[[ Task material, beginning ]]

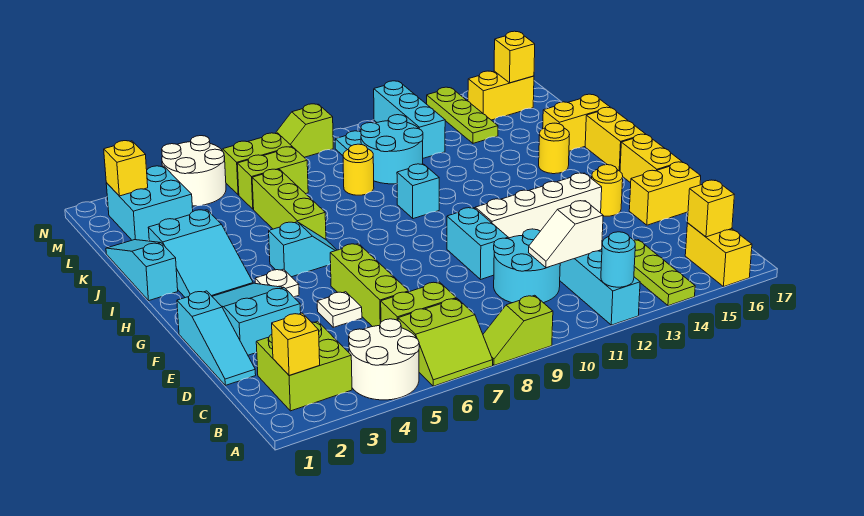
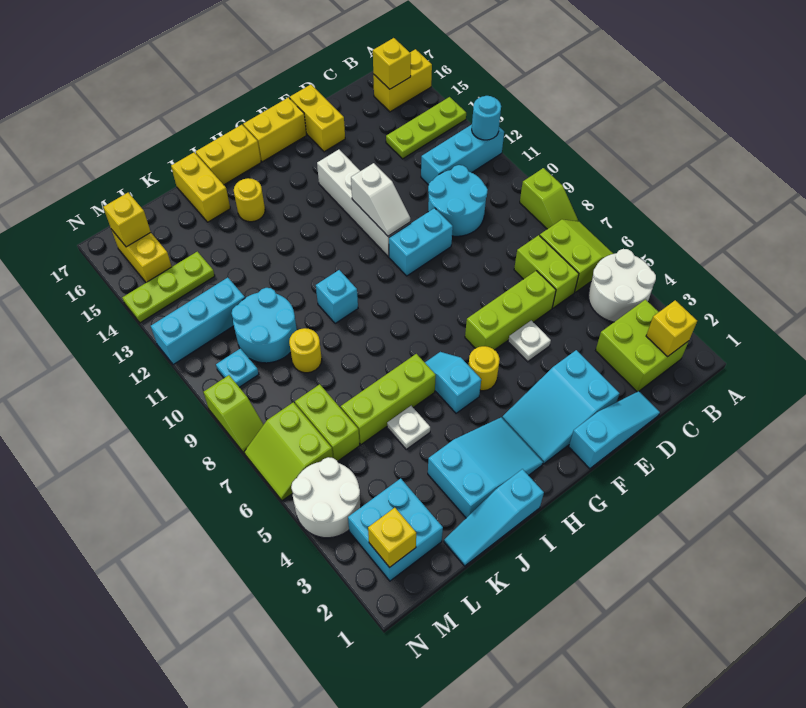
white slope C11:C12 level 2 top 12 -> white slope F11:F12 level 2 top 12
yellow round brick F15 level 1 -> yellow round brick G5 level 1
white plate G4 level 1 -> white plate J5 level 1

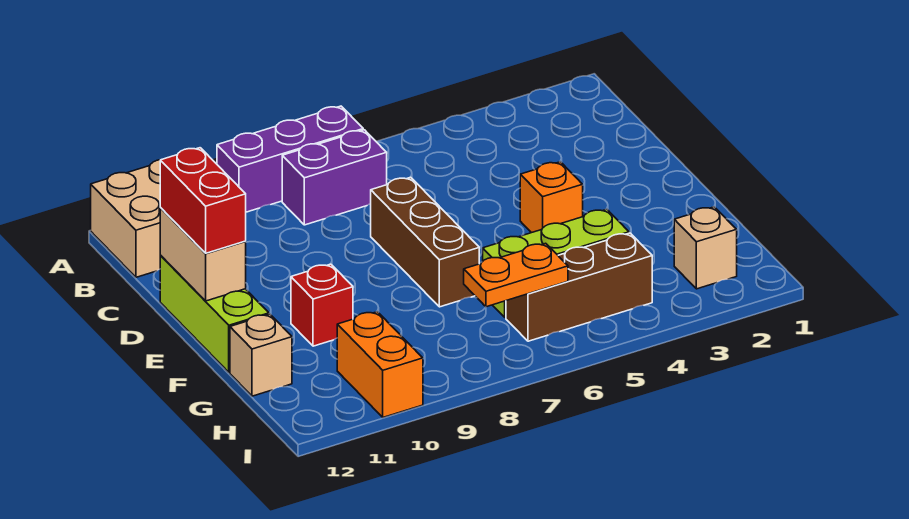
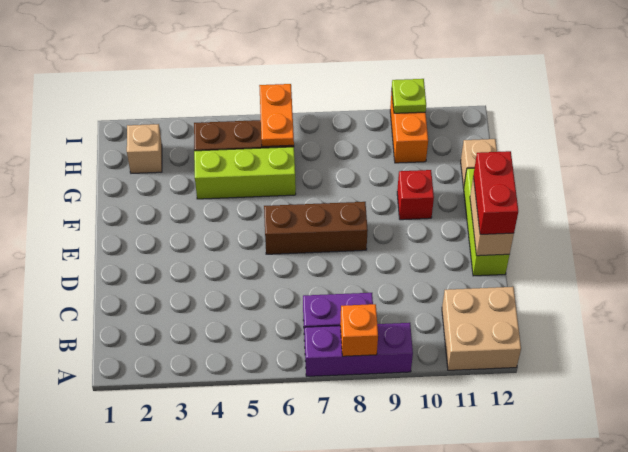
brown brick D7:F7 level 1 -> brown brick E6:E8 level 1
orange brick E4 level 1 -> orange brick A8 level 2
orange plate H6:H7 level 2 -> orange plate H6:I6 level 2
none -> lime plate I10 level 2

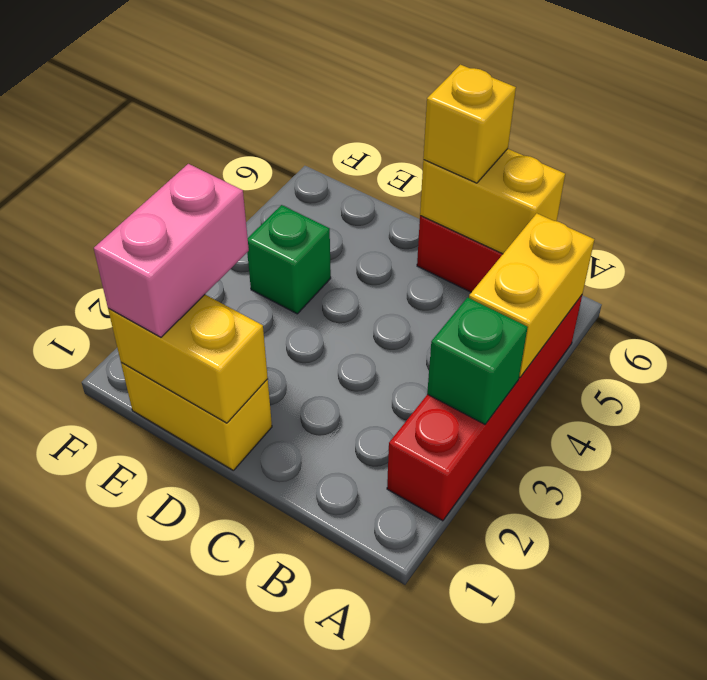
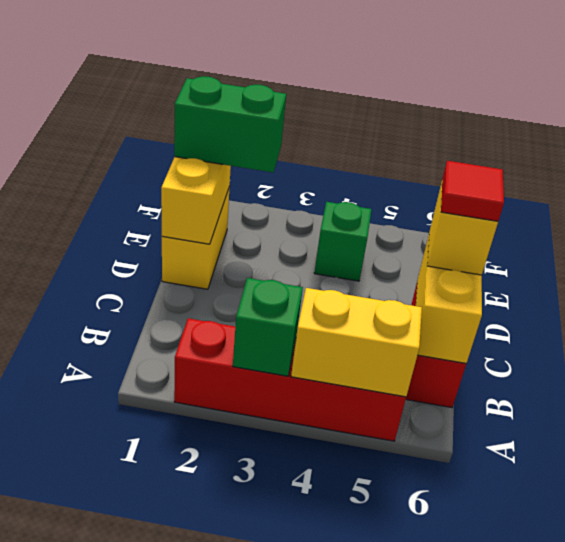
none -> red tile C6 level 4
pink brick E1:E2 level 3 -> green brick E1:E2 level 3

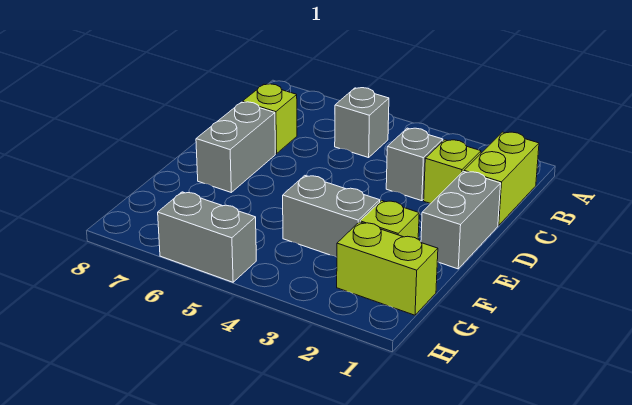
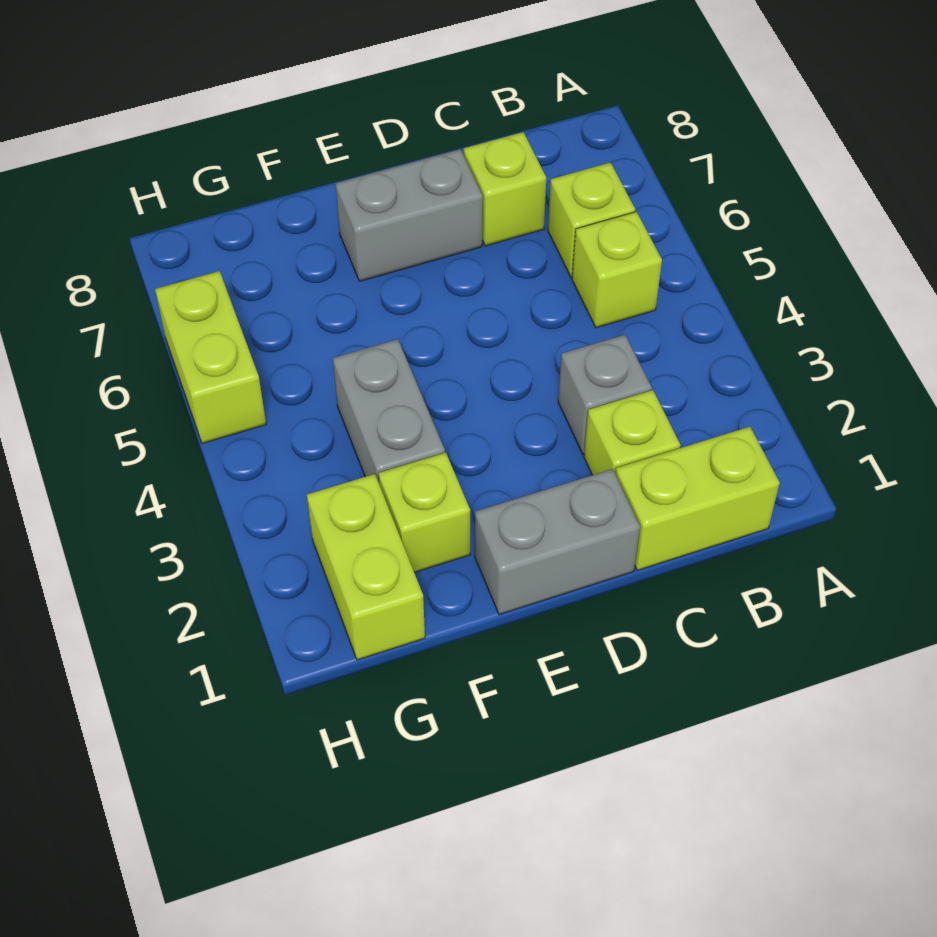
grey brick B5 level 1 -> lime brick B5 level 1
none -> lime brick B6 level 1
grey brick H5:H6 level 1 -> lime brick H5:H6 level 1

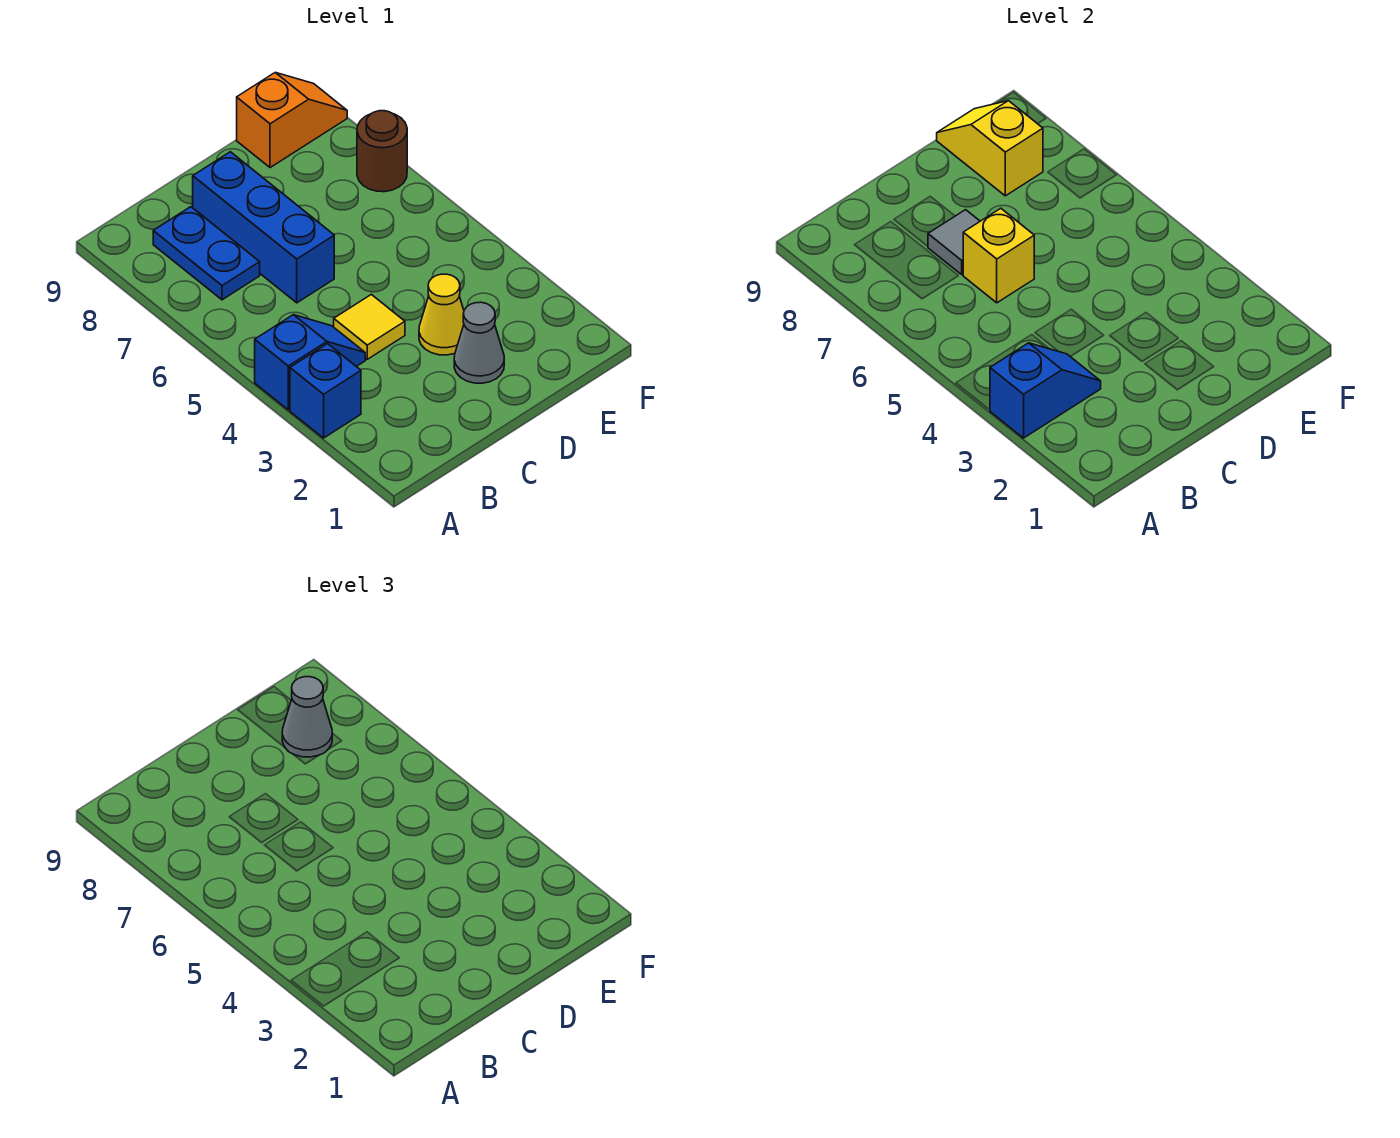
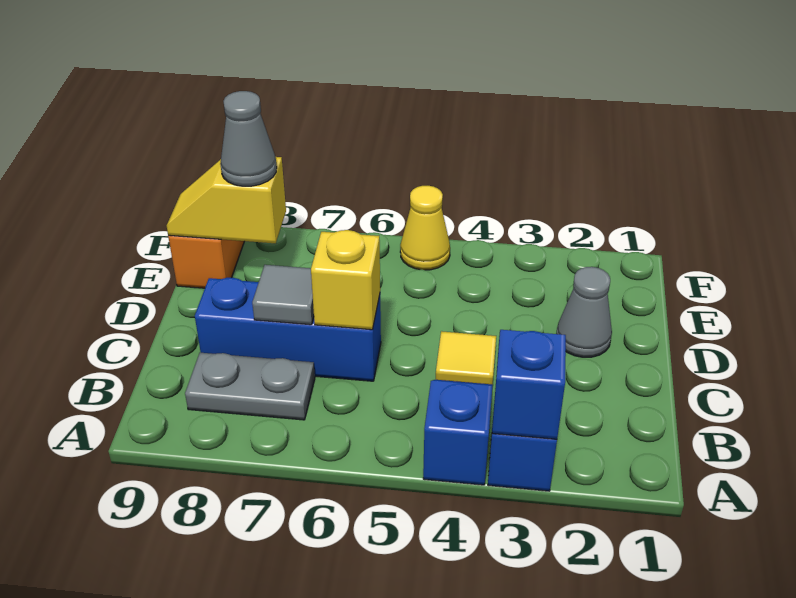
blue plate B7:B8 level 1 -> grey plate B7:B8 level 1
yellow cone D3 level 1 -> yellow cone F5 level 1
brown round brick F7 level 1 -> none

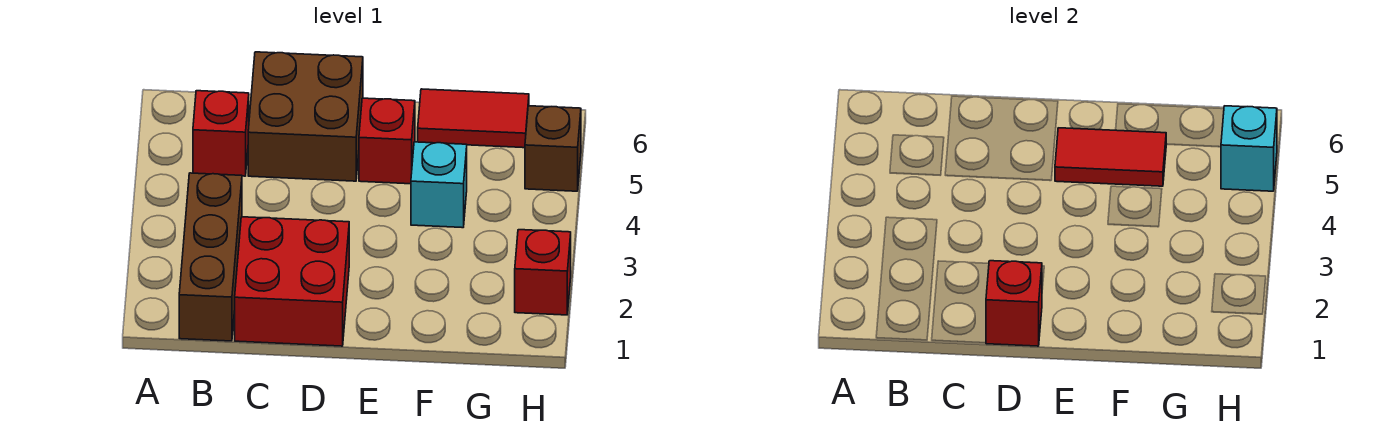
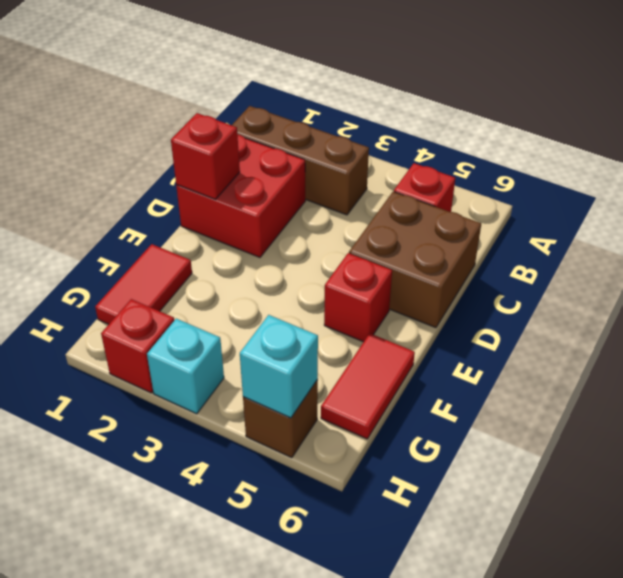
red tile E5:F5 level 2 -> red tile F1:G1 level 1
cyan brick F4 level 1 -> cyan brick H3 level 1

[[ Task material, end ]]

Write out word for word every line from the line with "orange plate H6:H7" through the final line of the records, both included, skipping the pictures.

orange plate H6:H7 level 2 -> orange plate H6:I6 level 2
none -> lime plate I10 level 2

none -> red tile C6 level 4
pink brick E1:E2 level 3 -> green brick E1:E2 level 3

grey brick B5 level 1 -> lime brick B5 level 1
none -> lime brick B6 level 1
grey brick H5:H6 level 1 -> lime brick H5:H6 level 1

blue plate B7:B8 level 1 -> grey plate B7:B8 level 1
yellow cone D3 level 1 -> yellow cone F5 level 1
brown round brick F7 level 1 -> none

red tile E5:F5 level 2 -> red tile F1:G1 level 1
cyan brick F4 level 1 -> cyan brick H3 level 1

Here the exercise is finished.